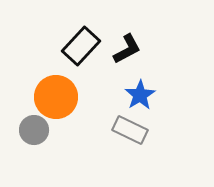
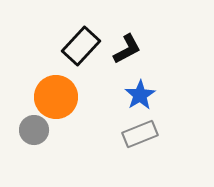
gray rectangle: moved 10 px right, 4 px down; rotated 48 degrees counterclockwise
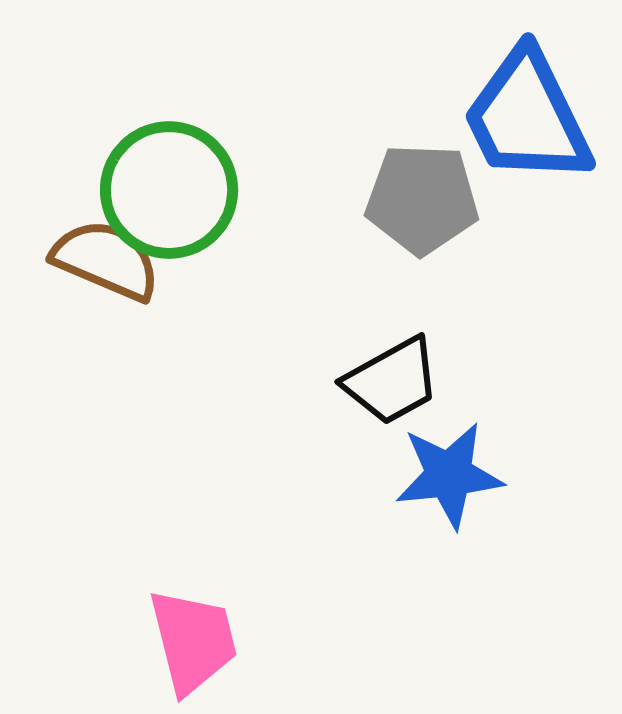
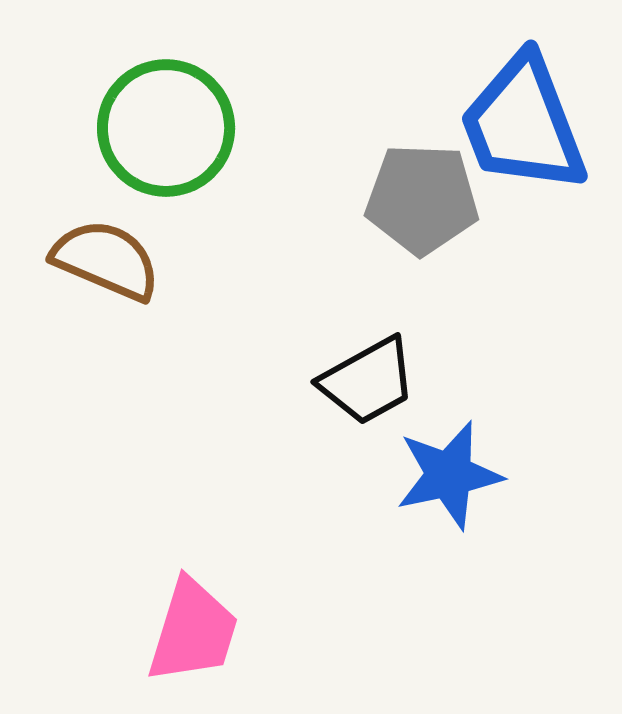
blue trapezoid: moved 4 px left, 7 px down; rotated 5 degrees clockwise
green circle: moved 3 px left, 62 px up
black trapezoid: moved 24 px left
blue star: rotated 6 degrees counterclockwise
pink trapezoid: moved 10 px up; rotated 31 degrees clockwise
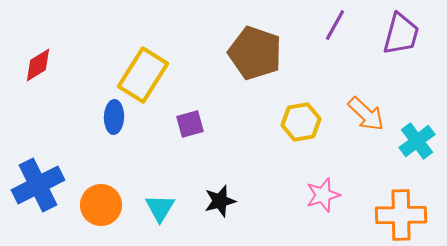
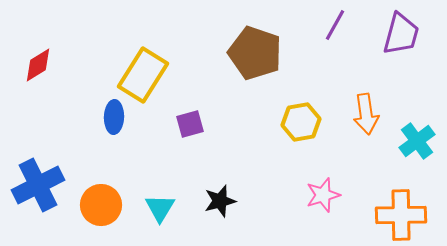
orange arrow: rotated 39 degrees clockwise
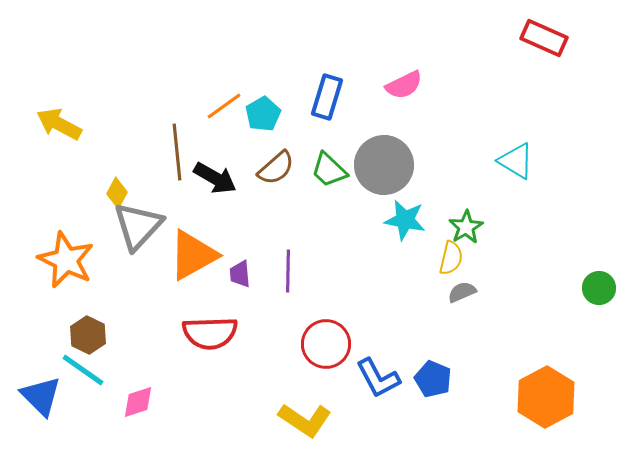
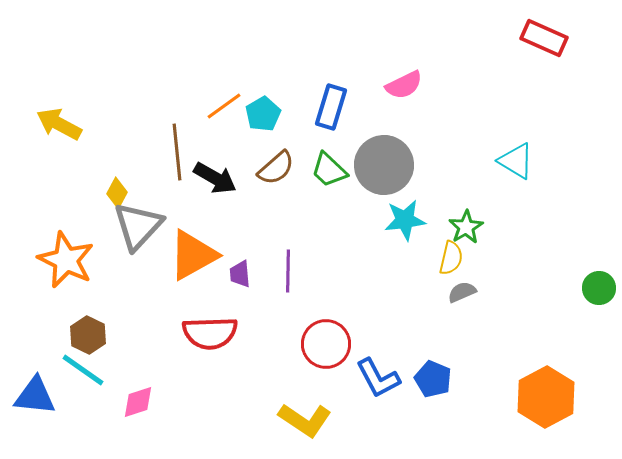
blue rectangle: moved 4 px right, 10 px down
cyan star: rotated 18 degrees counterclockwise
blue triangle: moved 6 px left; rotated 39 degrees counterclockwise
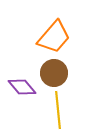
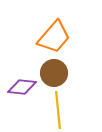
purple diamond: rotated 44 degrees counterclockwise
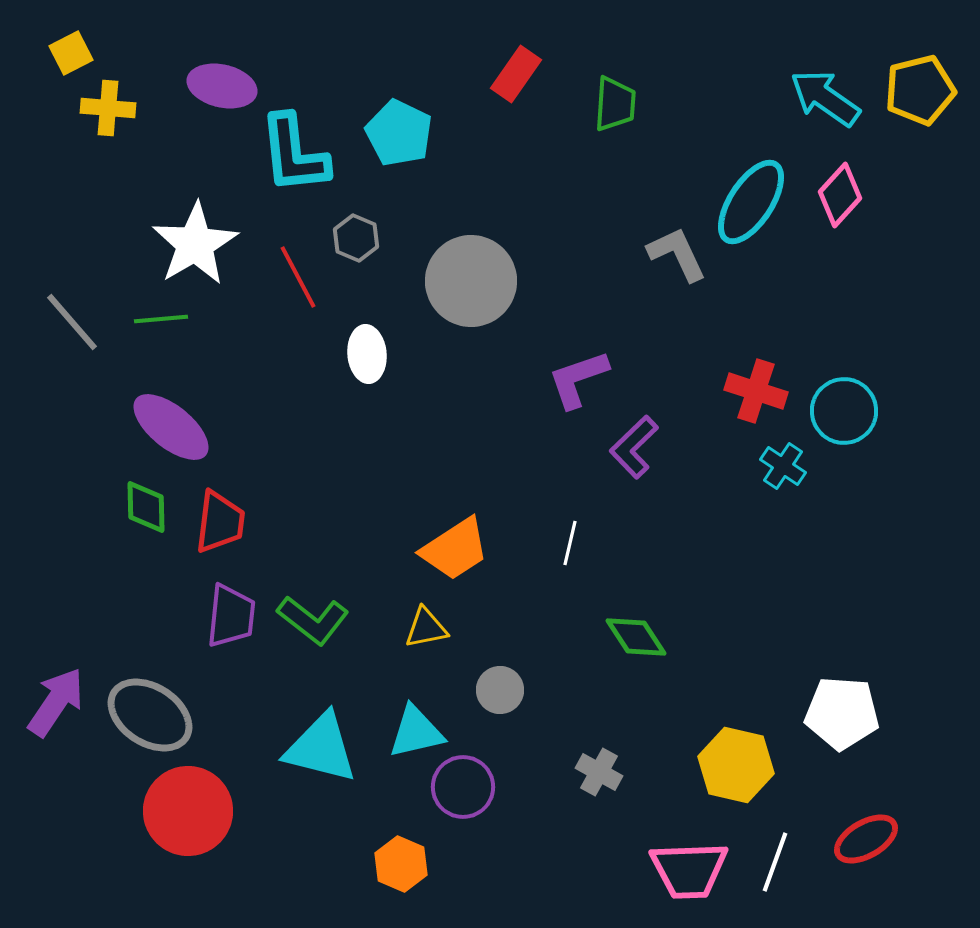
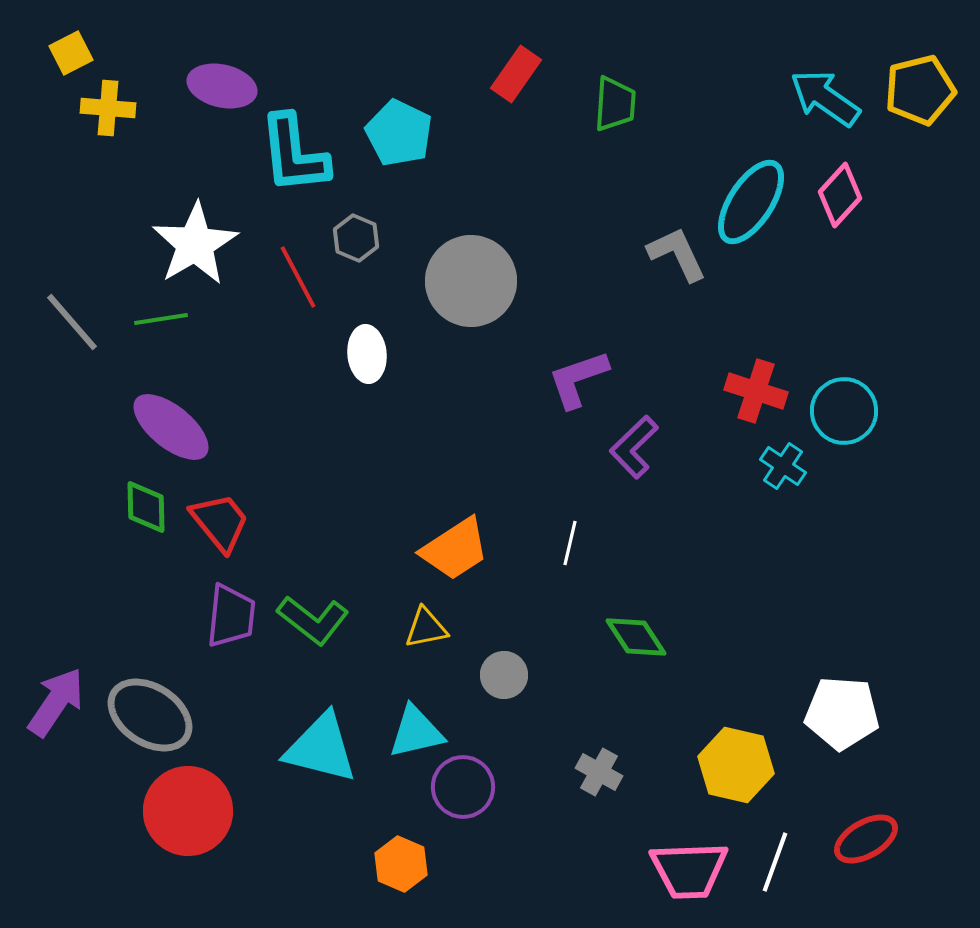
green line at (161, 319): rotated 4 degrees counterclockwise
red trapezoid at (220, 522): rotated 46 degrees counterclockwise
gray circle at (500, 690): moved 4 px right, 15 px up
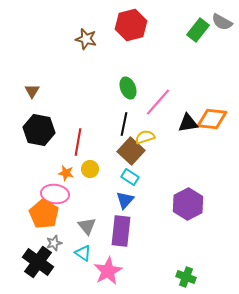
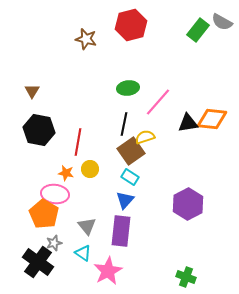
green ellipse: rotated 75 degrees counterclockwise
brown square: rotated 12 degrees clockwise
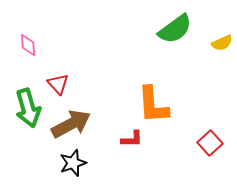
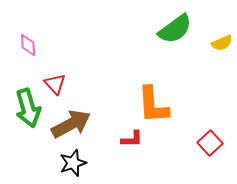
red triangle: moved 3 px left
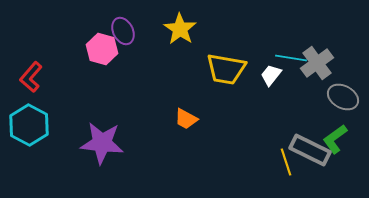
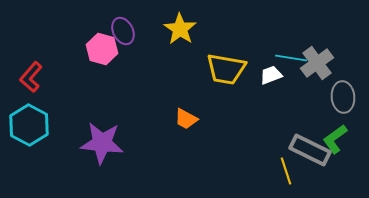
white trapezoid: rotated 30 degrees clockwise
gray ellipse: rotated 56 degrees clockwise
yellow line: moved 9 px down
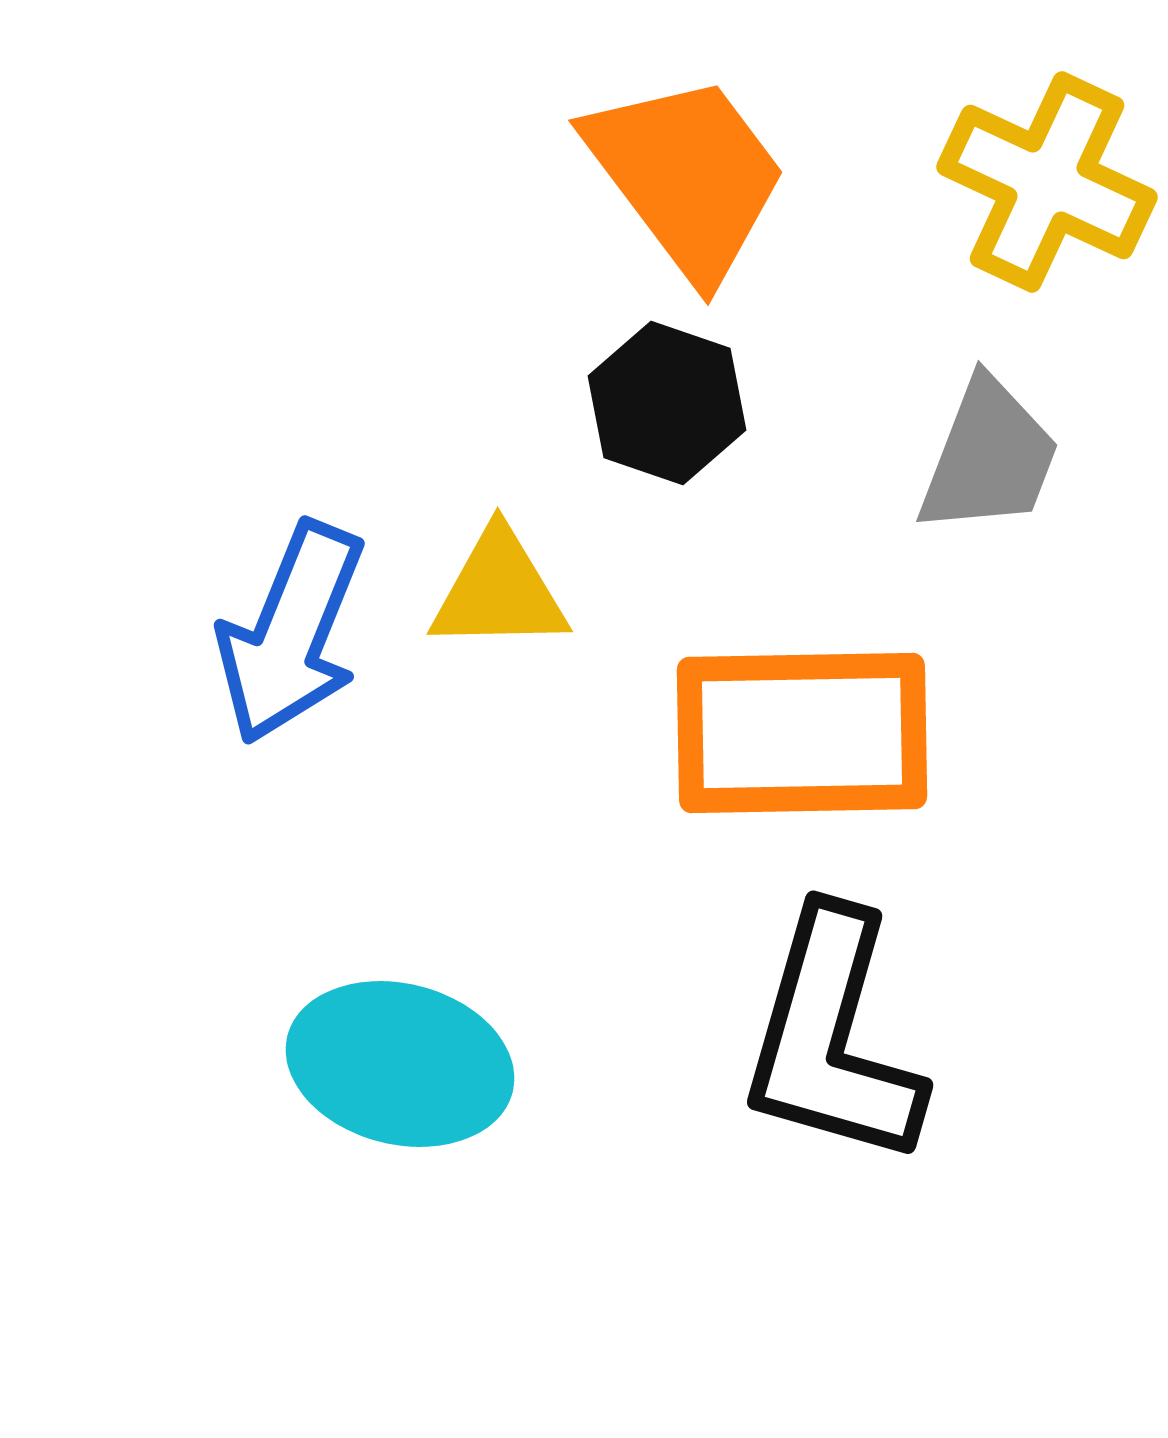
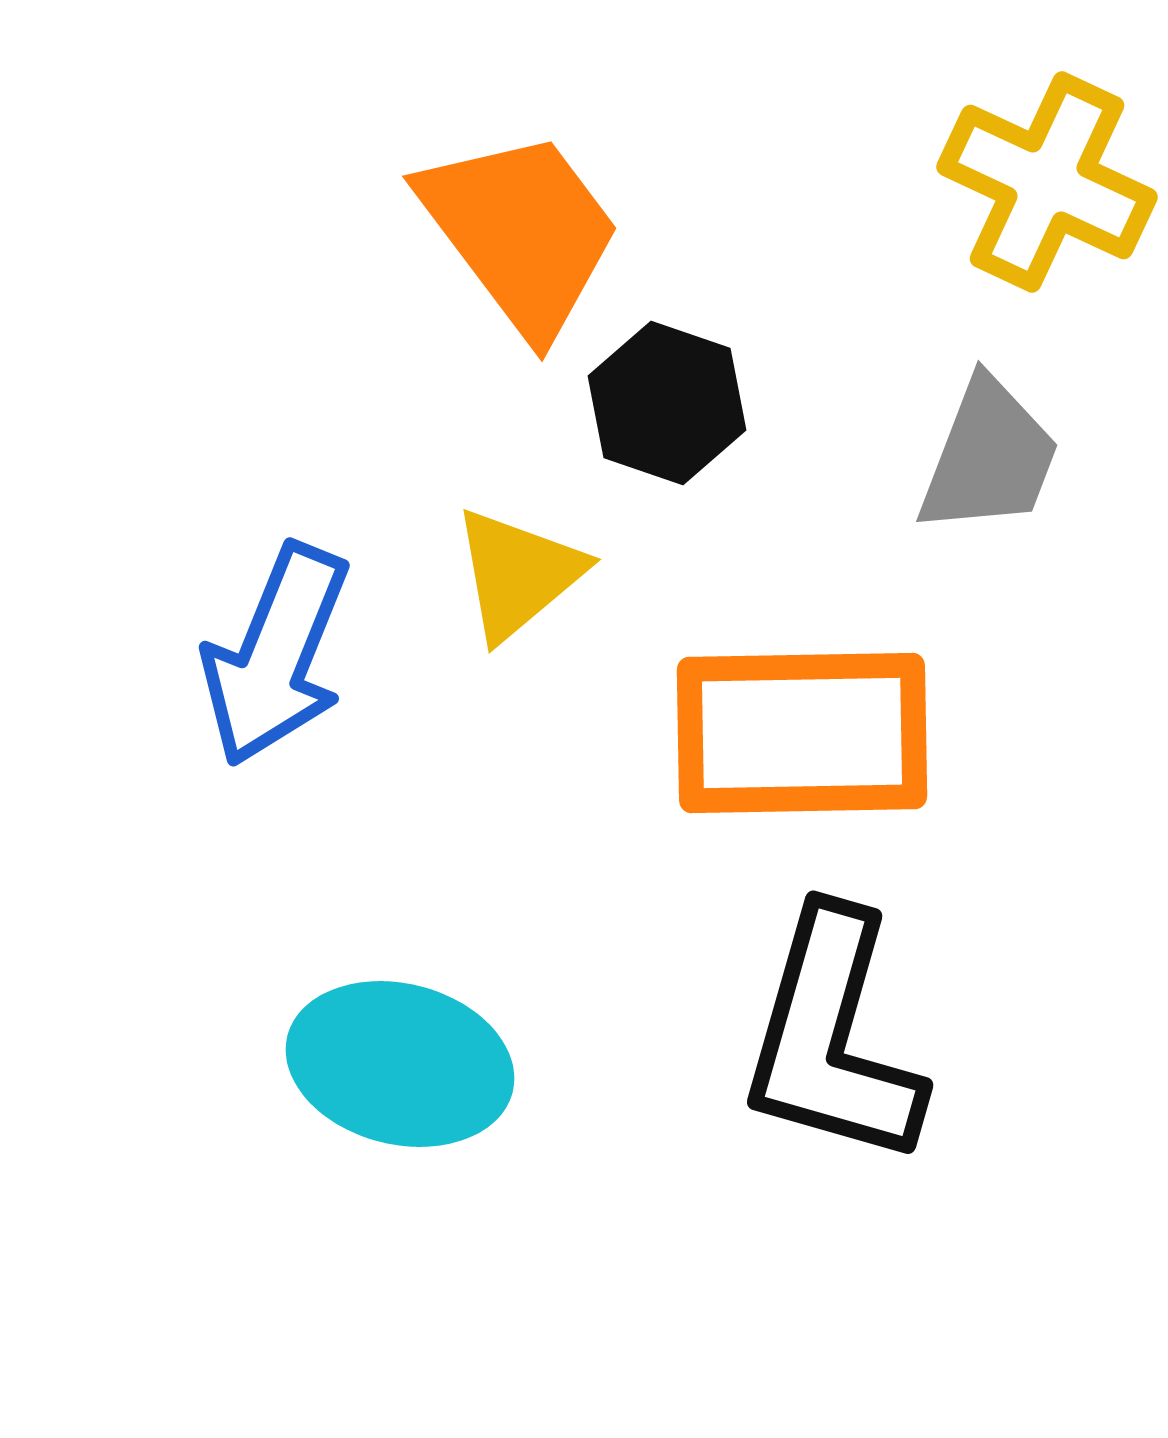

▸ **SHORT EXERCISE**: Swap "trapezoid" for "quadrilateral" in every line of the records above, keeping everything else unchanged. Leave the pictures out of your answer.

▸ **THE OUTPUT**:
gray rectangle: moved 10 px right, 4 px down; rotated 48 degrees counterclockwise
blue quadrilateral: moved 4 px left, 7 px down; rotated 5 degrees clockwise
green circle: moved 3 px left, 62 px up
black quadrilateral: moved 24 px left
blue star: rotated 6 degrees counterclockwise
pink quadrilateral: moved 10 px up; rotated 31 degrees clockwise
orange arrow: rotated 39 degrees clockwise
blue rectangle: moved 4 px right, 10 px down
cyan star: rotated 18 degrees counterclockwise
blue triangle: moved 6 px left; rotated 39 degrees counterclockwise
purple diamond: rotated 44 degrees counterclockwise
green line at (161, 319): rotated 4 degrees counterclockwise
red quadrilateral at (220, 522): rotated 46 degrees counterclockwise
gray circle at (500, 690): moved 4 px right, 15 px up
green ellipse: rotated 75 degrees counterclockwise
brown square: rotated 12 degrees clockwise
red triangle: moved 3 px left
white quadrilateral: rotated 30 degrees clockwise
gray ellipse: rotated 56 degrees clockwise
yellow line: moved 9 px down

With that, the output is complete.